---------- Extracted material
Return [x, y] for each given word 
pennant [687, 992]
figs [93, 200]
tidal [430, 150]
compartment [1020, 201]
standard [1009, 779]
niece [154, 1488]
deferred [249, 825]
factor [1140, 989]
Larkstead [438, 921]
--------------------
• Problem:
Write out everything from the line containing "compartment [1020, 201]" down to the end of the material, substituting "harbor" for "factor" and keeping the rest unchanged.

• Exercise response:
compartment [1020, 201]
standard [1009, 779]
niece [154, 1488]
deferred [249, 825]
harbor [1140, 989]
Larkstead [438, 921]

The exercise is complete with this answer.